• [Source data]
■ ■ ■
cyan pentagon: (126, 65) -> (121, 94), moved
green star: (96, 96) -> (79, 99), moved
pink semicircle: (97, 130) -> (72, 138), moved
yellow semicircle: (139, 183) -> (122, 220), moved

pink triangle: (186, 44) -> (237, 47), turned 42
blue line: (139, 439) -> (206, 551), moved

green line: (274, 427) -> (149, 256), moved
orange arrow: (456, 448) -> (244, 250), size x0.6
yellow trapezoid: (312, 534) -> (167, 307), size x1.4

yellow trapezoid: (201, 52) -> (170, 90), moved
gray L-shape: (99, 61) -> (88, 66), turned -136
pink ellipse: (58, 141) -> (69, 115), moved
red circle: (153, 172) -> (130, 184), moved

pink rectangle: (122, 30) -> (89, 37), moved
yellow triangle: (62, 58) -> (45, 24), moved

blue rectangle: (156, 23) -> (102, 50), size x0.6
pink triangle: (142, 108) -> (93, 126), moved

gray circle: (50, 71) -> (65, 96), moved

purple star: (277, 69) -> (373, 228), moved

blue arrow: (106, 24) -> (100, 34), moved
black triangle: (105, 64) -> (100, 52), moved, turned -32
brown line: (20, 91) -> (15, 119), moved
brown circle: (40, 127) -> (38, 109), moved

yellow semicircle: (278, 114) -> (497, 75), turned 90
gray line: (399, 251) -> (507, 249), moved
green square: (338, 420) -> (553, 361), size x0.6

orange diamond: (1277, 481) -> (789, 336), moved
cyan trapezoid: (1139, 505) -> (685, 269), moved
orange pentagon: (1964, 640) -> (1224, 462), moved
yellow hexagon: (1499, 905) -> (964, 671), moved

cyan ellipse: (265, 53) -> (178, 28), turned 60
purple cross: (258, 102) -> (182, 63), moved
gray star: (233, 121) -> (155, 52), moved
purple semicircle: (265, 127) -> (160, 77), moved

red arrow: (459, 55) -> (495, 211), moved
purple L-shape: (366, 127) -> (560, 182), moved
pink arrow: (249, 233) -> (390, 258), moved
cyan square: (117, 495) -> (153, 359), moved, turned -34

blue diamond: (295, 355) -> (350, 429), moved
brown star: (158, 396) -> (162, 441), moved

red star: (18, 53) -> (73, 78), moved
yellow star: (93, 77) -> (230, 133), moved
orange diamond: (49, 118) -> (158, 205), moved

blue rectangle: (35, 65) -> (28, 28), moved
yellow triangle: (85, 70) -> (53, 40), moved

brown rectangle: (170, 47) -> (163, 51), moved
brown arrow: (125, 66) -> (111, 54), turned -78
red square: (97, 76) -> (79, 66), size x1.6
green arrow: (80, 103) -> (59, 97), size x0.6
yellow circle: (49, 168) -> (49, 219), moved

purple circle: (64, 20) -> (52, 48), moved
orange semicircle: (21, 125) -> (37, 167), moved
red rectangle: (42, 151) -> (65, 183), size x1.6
■ ■ ■
• [Prompt]
A line qualifies when it holds the word "size"; report all qualifying lines from the records above.

• [Result of this exercise]
orange arrow: (456, 448) -> (244, 250), size x0.6
yellow trapezoid: (312, 534) -> (167, 307), size x1.4
blue rectangle: (156, 23) -> (102, 50), size x0.6
green square: (338, 420) -> (553, 361), size x0.6
red square: (97, 76) -> (79, 66), size x1.6
green arrow: (80, 103) -> (59, 97), size x0.6
red rectangle: (42, 151) -> (65, 183), size x1.6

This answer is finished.